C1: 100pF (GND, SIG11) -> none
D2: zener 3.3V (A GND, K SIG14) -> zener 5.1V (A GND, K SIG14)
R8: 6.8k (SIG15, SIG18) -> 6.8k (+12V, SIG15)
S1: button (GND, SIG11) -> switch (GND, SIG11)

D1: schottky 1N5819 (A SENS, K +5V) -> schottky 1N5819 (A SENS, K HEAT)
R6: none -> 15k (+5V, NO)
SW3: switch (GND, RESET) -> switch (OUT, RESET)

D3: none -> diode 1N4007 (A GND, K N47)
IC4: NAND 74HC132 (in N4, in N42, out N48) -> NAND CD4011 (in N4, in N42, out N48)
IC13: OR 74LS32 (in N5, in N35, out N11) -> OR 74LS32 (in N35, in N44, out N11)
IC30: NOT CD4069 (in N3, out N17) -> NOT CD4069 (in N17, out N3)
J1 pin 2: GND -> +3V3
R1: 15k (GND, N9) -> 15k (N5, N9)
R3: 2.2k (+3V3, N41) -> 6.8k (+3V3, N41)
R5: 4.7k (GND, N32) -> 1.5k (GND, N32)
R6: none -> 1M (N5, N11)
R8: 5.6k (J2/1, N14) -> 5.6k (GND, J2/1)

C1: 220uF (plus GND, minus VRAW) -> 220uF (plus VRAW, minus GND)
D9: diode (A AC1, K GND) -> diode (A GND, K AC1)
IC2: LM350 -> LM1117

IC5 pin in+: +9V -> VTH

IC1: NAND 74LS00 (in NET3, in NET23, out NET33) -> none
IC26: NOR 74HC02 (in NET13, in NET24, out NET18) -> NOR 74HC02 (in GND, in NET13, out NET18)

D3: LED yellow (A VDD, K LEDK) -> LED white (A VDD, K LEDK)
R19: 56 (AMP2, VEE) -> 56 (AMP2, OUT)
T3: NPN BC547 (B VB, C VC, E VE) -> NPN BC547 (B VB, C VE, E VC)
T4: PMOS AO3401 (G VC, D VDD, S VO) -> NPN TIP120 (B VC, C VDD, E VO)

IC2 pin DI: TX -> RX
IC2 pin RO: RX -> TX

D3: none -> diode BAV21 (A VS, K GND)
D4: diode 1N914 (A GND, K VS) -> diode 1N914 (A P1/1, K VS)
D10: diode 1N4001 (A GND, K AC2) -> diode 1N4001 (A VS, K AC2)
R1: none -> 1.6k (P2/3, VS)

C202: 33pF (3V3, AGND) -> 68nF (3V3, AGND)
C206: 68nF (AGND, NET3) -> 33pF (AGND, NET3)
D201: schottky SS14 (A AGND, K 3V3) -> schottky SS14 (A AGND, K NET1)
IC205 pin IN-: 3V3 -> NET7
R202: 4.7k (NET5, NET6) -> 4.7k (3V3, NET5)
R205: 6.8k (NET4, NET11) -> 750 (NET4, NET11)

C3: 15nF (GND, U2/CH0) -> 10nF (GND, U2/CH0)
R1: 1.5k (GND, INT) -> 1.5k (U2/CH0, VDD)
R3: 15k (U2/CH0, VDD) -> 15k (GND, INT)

-*-*-

■ Task instructions
What you should do is return the records above exactly, leaving nothing out.

■ Exercise response
C1: 100pF (GND, SIG11) -> none
D2: zener 3.3V (A GND, K SIG14) -> zener 5.1V (A GND, K SIG14)
R8: 6.8k (SIG15, SIG18) -> 6.8k (+12V, SIG15)
S1: button (GND, SIG11) -> switch (GND, SIG11)

D1: schottky 1N5819 (A SENS, K +5V) -> schottky 1N5819 (A SENS, K HEAT)
R6: none -> 15k (+5V, NO)
SW3: switch (GND, RESET) -> switch (OUT, RESET)

D3: none -> diode 1N4007 (A GND, K N47)
IC4: NAND 74HC132 (in N4, in N42, out N48) -> NAND CD4011 (in N4, in N42, out N48)
IC13: OR 74LS32 (in N5, in N35, out N11) -> OR 74LS32 (in N35, in N44, out N11)
IC30: NOT CD4069 (in N3, out N17) -> NOT CD4069 (in N17, out N3)
J1 pin 2: GND -> +3V3
R1: 15k (GND, N9) -> 15k (N5, N9)
R3: 2.2k (+3V3, N41) -> 6.8k (+3V3, N41)
R5: 4.7k (GND, N32) -> 1.5k (GND, N32)
R6: none -> 1M (N5, N11)
R8: 5.6k (J2/1, N14) -> 5.6k (GND, J2/1)

C1: 220uF (plus GND, minus VRAW) -> 220uF (plus VRAW, minus GND)
D9: diode (A AC1, K GND) -> diode (A GND, K AC1)
IC2: LM350 -> LM1117

IC5 pin in+: +9V -> VTH

IC1: NAND 74LS00 (in NET3, in NET23, out NET33) -> none
IC26: NOR 74HC02 (in NET13, in NET24, out NET18) -> NOR 74HC02 (in GND, in NET13, out NET18)

D3: LED yellow (A VDD, K LEDK) -> LED white (A VDD, K LEDK)
R19: 56 (AMP2, VEE) -> 56 (AMP2, OUT)
T3: NPN BC547 (B VB, C VC, E VE) -> NPN BC547 (B VB, C VE, E VC)
T4: PMOS AO3401 (G VC, D VDD, S VO) -> NPN TIP120 (B VC, C VDD, E VO)

IC2 pin DI: TX -> RX
IC2 pin RO: RX -> TX

D3: none -> diode BAV21 (A VS, K GND)
D4: diode 1N914 (A GND, K VS) -> diode 1N914 (A P1/1, K VS)
D10: diode 1N4001 (A GND, K AC2) -> diode 1N4001 (A VS, K AC2)
R1: none -> 1.6k (P2/3, VS)

C202: 33pF (3V3, AGND) -> 68nF (3V3, AGND)
C206: 68nF (AGND, NET3) -> 33pF (AGND, NET3)
D201: schottky SS14 (A AGND, K 3V3) -> schottky SS14 (A AGND, K NET1)
IC205 pin IN-: 3V3 -> NET7
R202: 4.7k (NET5, NET6) -> 4.7k (3V3, NET5)
R205: 6.8k (NET4, NET11) -> 750 (NET4, NET11)

C3: 15nF (GND, U2/CH0) -> 10nF (GND, U2/CH0)
R1: 1.5k (GND, INT) -> 1.5k (U2/CH0, VDD)
R3: 15k (U2/CH0, VDD) -> 15k (GND, INT)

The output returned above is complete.